How to complete this task:
Drop the pictures, then extract the listing word for word.

Raw data:

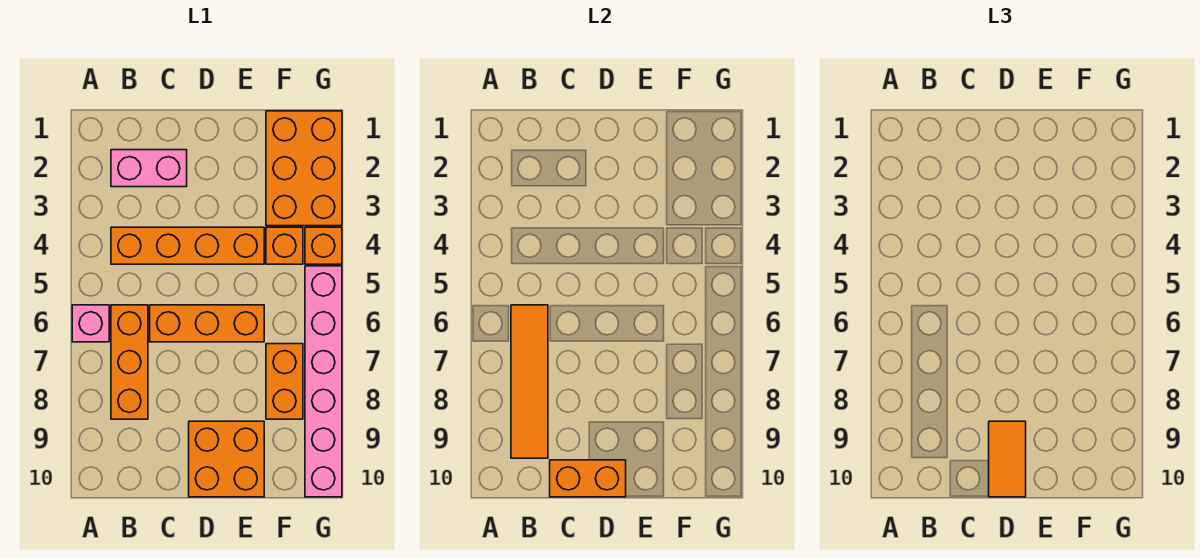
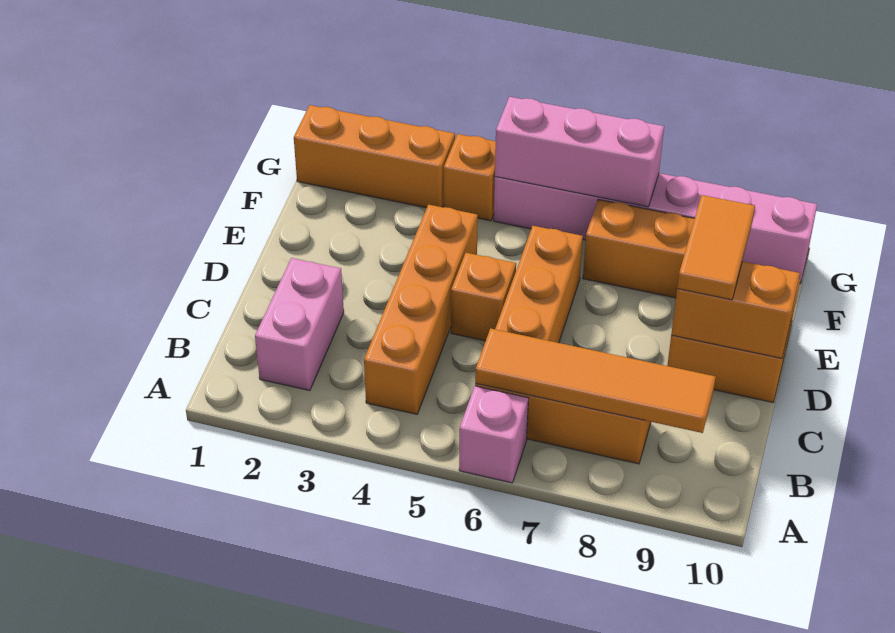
orange brick C10:D10 level 2 -> orange brick D9:D10 level 2
orange tile D9:D10 level 3 -> orange tile D9:E9 level 3
orange brick F1:G3 level 1 -> orange brick G1:G3 level 1
orange brick F4 level 1 -> orange brick D5 level 1
none -> pink brick G5:G7 level 2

Solved problem:
orange brick C10:D10 level 2 -> orange brick D9:D10 level 2
orange tile D9:D10 level 3 -> orange tile D9:E9 level 3
orange brick F1:G3 level 1 -> orange brick G1:G3 level 1
orange brick F4 level 1 -> orange brick D5 level 1
none -> pink brick G5:G7 level 2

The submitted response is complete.